Task brief →
Beneath this task are records; print exactly the stretch of them from the line with "green dice: 10 -> 6" through the line with "turquoise headphones: 6 -> 8", both ends included.

── Input for this task ──

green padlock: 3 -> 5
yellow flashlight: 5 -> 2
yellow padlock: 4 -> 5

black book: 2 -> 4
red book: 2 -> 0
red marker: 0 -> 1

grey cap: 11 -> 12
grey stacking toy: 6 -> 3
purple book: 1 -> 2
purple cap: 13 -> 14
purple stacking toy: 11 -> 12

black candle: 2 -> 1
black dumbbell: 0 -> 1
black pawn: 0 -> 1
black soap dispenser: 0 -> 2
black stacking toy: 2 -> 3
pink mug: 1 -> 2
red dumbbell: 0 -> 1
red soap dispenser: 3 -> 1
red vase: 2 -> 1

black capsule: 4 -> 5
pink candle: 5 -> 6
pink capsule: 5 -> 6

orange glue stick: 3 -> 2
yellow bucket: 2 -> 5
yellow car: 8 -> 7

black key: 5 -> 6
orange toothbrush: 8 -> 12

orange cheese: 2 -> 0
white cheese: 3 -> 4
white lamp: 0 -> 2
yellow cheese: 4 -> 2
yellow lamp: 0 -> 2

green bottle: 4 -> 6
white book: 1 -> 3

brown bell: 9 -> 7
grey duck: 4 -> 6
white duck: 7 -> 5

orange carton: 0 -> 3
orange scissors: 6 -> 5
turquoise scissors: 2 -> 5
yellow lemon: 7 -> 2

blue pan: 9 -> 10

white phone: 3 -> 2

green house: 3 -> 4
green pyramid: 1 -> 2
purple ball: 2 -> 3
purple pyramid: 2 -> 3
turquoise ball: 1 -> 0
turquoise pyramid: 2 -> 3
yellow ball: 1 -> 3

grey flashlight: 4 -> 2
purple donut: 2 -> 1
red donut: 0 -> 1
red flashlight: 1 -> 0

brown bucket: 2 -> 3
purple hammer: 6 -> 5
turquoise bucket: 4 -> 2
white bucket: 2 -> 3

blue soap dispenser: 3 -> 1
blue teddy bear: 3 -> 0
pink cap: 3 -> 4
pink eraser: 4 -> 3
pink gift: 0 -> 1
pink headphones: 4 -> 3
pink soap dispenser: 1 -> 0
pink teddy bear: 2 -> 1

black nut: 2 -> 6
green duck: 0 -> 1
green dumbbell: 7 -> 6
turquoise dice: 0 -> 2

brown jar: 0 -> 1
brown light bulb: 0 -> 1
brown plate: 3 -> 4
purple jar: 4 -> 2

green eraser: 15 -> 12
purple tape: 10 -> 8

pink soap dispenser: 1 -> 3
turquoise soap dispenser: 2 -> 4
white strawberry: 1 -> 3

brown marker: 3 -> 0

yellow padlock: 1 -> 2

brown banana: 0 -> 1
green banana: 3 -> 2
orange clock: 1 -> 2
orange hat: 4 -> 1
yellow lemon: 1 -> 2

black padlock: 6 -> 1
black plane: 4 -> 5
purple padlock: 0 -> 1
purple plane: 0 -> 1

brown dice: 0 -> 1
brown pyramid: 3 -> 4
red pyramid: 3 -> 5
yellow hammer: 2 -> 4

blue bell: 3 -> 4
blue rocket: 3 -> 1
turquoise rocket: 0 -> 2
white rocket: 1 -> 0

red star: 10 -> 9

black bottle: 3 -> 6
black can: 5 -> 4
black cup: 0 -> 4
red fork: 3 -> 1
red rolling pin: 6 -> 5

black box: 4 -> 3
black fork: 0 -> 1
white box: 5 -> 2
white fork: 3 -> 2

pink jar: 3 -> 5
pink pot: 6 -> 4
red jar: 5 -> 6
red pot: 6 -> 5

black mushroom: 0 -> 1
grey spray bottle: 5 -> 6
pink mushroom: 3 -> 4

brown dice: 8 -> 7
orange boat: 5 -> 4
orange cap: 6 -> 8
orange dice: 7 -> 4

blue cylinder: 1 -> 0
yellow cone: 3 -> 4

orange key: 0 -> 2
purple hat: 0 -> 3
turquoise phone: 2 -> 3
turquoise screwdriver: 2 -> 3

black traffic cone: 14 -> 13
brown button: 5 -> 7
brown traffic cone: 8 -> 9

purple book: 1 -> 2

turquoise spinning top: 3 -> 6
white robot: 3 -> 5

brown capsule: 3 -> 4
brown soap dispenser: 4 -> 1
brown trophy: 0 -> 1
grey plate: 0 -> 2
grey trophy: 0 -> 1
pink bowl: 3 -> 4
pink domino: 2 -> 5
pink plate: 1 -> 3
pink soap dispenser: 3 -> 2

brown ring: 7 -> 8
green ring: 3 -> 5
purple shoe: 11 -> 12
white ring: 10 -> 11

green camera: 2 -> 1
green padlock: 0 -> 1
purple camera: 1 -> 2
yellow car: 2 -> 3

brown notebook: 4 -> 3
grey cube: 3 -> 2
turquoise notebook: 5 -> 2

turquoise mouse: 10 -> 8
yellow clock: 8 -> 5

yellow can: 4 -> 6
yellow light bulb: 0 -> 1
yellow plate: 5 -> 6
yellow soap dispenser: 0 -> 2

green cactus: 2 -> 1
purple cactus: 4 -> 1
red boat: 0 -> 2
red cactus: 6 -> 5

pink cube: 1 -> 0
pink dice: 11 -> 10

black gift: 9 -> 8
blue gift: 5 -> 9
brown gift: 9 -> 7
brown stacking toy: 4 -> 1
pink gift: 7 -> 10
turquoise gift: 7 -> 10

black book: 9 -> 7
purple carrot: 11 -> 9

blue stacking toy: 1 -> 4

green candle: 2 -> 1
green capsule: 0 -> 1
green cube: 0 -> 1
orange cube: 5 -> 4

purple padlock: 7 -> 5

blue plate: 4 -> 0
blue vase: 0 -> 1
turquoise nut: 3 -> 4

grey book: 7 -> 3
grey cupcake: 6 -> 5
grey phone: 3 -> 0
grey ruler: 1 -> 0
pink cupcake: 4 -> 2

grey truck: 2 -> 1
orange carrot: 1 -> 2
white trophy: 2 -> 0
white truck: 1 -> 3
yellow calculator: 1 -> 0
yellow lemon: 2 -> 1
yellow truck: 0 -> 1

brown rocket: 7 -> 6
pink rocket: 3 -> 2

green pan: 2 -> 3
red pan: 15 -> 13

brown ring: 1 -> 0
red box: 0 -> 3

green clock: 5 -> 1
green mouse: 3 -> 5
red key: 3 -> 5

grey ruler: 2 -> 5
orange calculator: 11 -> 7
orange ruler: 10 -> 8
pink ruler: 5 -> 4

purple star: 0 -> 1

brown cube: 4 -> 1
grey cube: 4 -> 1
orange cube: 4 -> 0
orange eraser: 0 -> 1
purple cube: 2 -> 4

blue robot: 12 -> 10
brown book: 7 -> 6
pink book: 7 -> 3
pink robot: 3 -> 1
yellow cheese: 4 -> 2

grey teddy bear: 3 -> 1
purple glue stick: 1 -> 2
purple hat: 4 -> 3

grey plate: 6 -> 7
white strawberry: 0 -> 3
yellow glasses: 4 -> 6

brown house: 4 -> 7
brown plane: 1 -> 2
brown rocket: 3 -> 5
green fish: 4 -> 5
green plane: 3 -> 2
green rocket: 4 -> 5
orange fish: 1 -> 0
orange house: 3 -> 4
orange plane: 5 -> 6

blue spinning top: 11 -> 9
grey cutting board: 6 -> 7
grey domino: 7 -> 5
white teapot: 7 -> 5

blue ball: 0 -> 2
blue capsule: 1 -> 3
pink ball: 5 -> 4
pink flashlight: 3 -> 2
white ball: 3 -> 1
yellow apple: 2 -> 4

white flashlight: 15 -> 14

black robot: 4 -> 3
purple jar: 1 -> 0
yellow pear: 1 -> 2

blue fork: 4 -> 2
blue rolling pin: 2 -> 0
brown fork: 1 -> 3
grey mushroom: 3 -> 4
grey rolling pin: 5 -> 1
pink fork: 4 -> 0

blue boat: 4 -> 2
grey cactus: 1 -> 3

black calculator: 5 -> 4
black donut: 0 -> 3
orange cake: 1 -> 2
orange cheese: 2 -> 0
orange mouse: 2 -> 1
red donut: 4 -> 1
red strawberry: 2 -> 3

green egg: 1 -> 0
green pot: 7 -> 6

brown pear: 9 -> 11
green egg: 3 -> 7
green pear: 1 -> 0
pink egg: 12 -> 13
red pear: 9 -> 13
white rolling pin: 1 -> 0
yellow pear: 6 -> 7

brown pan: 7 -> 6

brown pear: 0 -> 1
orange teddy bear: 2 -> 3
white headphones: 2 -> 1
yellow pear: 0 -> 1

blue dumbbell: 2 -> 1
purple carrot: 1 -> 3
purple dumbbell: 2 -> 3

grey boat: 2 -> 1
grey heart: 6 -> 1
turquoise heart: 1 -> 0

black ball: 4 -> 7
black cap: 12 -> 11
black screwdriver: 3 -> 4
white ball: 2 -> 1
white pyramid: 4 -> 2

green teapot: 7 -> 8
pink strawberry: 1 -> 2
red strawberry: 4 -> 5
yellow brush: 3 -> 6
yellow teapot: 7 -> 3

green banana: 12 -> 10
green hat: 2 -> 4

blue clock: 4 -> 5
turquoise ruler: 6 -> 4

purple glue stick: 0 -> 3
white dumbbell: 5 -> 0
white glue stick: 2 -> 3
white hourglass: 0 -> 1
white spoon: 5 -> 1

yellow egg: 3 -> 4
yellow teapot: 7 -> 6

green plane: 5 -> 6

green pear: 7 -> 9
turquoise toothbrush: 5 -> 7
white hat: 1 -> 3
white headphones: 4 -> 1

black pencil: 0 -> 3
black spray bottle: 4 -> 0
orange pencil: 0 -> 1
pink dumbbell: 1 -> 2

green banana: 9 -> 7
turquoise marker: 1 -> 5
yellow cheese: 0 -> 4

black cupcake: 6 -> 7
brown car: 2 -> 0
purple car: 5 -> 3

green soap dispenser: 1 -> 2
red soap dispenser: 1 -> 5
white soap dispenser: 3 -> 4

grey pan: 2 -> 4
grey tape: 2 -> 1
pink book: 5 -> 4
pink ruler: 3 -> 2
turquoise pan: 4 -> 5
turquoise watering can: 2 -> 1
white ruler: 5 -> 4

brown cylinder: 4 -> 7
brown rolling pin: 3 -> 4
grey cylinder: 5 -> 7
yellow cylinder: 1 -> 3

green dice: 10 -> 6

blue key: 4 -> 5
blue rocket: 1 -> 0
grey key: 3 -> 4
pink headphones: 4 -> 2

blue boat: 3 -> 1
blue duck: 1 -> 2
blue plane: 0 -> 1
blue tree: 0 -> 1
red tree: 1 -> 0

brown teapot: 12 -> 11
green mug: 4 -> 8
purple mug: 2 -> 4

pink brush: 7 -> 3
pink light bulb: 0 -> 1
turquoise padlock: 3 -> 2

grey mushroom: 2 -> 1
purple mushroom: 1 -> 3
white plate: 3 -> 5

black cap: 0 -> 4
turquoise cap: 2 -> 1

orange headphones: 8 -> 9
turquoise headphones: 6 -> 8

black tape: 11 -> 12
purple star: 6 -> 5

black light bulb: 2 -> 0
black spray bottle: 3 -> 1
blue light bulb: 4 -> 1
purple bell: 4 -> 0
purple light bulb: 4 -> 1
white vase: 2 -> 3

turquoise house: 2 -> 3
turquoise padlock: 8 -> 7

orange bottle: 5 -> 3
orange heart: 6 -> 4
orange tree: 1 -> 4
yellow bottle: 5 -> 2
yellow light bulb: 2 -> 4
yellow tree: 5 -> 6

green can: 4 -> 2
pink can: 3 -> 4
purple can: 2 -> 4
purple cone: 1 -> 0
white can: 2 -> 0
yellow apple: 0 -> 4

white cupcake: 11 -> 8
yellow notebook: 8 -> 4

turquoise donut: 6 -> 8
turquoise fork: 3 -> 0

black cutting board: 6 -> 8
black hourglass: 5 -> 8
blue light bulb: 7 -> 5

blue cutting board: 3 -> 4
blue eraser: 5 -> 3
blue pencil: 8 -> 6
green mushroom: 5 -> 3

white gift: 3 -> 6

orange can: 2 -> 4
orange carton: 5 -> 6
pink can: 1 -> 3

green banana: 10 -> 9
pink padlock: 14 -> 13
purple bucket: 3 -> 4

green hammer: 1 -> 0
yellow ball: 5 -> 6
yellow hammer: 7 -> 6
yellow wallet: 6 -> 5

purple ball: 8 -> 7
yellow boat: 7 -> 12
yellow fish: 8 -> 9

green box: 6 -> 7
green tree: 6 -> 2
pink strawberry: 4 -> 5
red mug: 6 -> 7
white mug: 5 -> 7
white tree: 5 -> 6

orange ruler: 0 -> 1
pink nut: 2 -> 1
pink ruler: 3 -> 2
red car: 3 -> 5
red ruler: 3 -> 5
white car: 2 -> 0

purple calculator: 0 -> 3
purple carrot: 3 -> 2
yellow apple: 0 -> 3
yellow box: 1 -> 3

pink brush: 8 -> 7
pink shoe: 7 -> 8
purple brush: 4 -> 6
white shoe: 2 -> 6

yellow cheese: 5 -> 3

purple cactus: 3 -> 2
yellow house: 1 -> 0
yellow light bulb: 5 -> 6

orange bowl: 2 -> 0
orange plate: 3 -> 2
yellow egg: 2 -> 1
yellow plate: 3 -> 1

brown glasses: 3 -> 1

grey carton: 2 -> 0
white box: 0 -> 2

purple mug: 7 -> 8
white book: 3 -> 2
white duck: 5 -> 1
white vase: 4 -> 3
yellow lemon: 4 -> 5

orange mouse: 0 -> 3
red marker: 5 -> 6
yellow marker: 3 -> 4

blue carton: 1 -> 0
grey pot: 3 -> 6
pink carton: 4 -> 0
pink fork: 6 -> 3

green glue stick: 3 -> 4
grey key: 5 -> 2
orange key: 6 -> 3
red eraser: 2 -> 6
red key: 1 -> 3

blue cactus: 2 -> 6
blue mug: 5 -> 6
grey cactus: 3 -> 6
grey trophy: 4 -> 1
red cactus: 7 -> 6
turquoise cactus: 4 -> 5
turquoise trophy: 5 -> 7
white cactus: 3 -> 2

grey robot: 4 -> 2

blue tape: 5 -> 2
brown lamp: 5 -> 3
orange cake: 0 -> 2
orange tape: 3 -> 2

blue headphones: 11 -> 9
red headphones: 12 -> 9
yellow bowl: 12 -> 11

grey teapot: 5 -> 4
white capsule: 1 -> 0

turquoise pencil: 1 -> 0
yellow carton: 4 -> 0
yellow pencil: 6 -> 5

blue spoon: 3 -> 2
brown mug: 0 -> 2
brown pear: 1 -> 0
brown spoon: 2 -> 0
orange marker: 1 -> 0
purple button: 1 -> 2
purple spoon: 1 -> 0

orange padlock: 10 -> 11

───

Exercise solution →
green dice: 10 -> 6

blue key: 4 -> 5
blue rocket: 1 -> 0
grey key: 3 -> 4
pink headphones: 4 -> 2

blue boat: 3 -> 1
blue duck: 1 -> 2
blue plane: 0 -> 1
blue tree: 0 -> 1
red tree: 1 -> 0

brown teapot: 12 -> 11
green mug: 4 -> 8
purple mug: 2 -> 4

pink brush: 7 -> 3
pink light bulb: 0 -> 1
turquoise padlock: 3 -> 2

grey mushroom: 2 -> 1
purple mushroom: 1 -> 3
white plate: 3 -> 5

black cap: 0 -> 4
turquoise cap: 2 -> 1

orange headphones: 8 -> 9
turquoise headphones: 6 -> 8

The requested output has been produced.